* [ASSIGNMENT]: Starting at the top line and ending at the bottom one, repeat the entries exactly and drop every picture.

Before-and-after scene images:
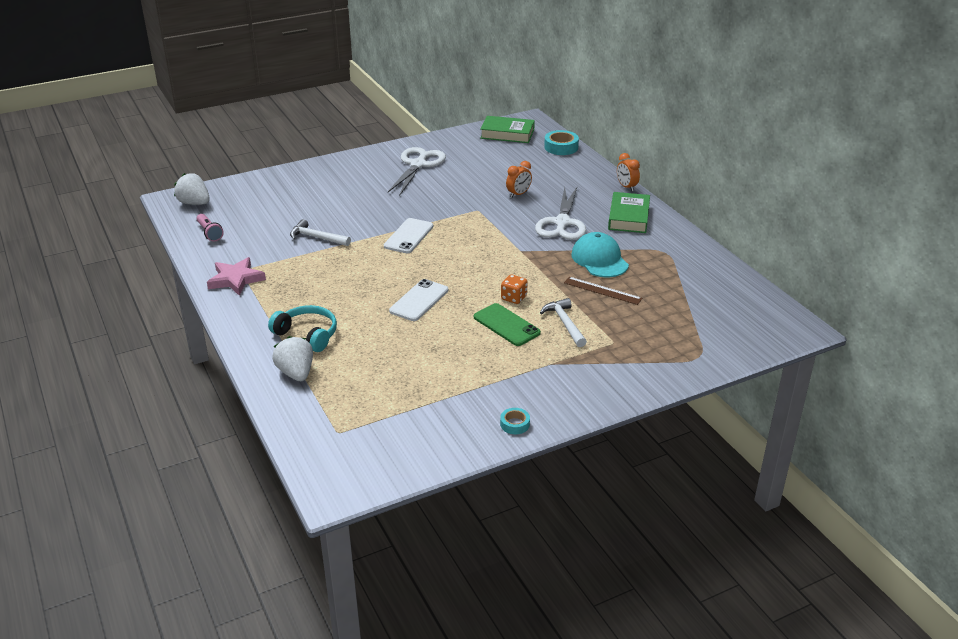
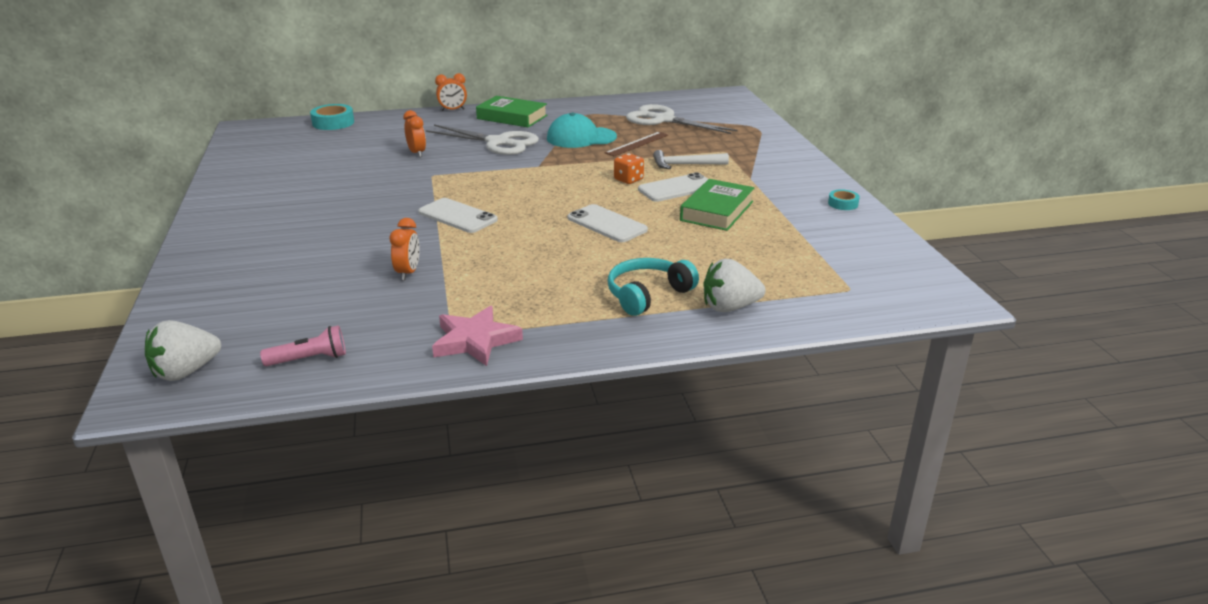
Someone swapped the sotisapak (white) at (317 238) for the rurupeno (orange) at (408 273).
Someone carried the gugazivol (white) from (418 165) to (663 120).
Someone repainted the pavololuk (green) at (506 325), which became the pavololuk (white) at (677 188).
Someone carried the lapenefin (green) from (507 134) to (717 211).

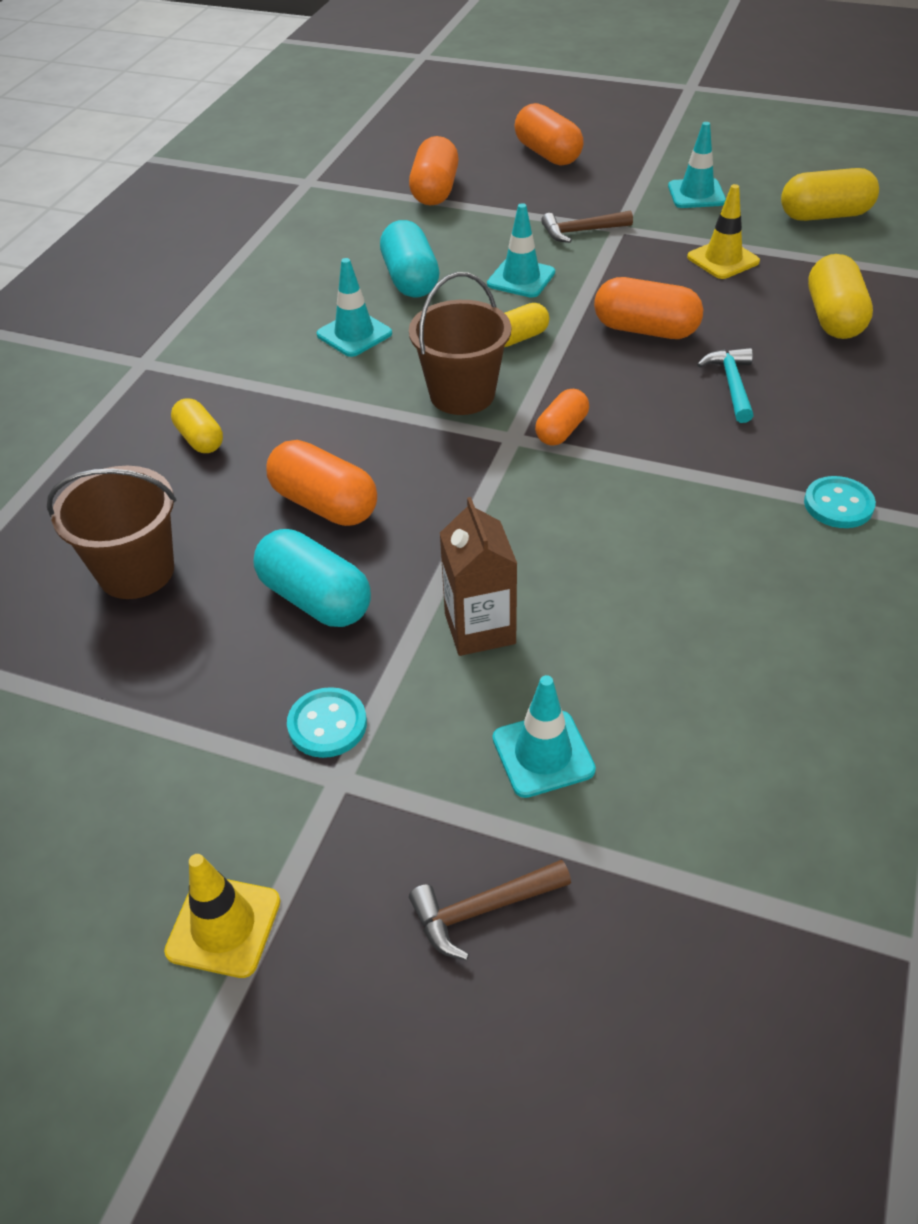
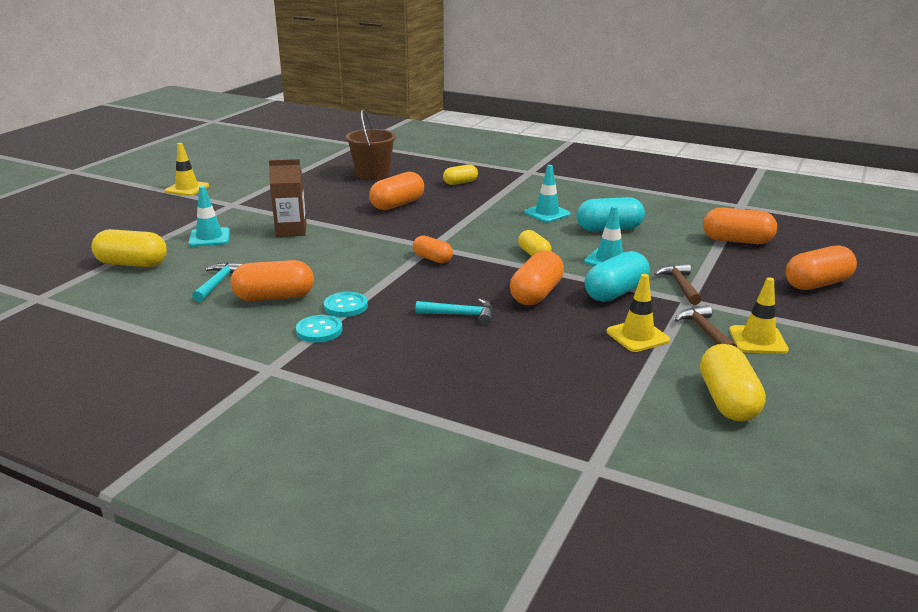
Someone carried the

* [EXPECTED OUTPUT]:
Someone swapped the sotisapak (white) at (317 238) for the rurupeno (orange) at (408 273).
Someone carried the gugazivol (white) from (418 165) to (663 120).
Someone repainted the pavololuk (green) at (506 325), which became the pavololuk (white) at (677 188).
Someone carried the lapenefin (green) from (507 134) to (717 211).

Someone carried the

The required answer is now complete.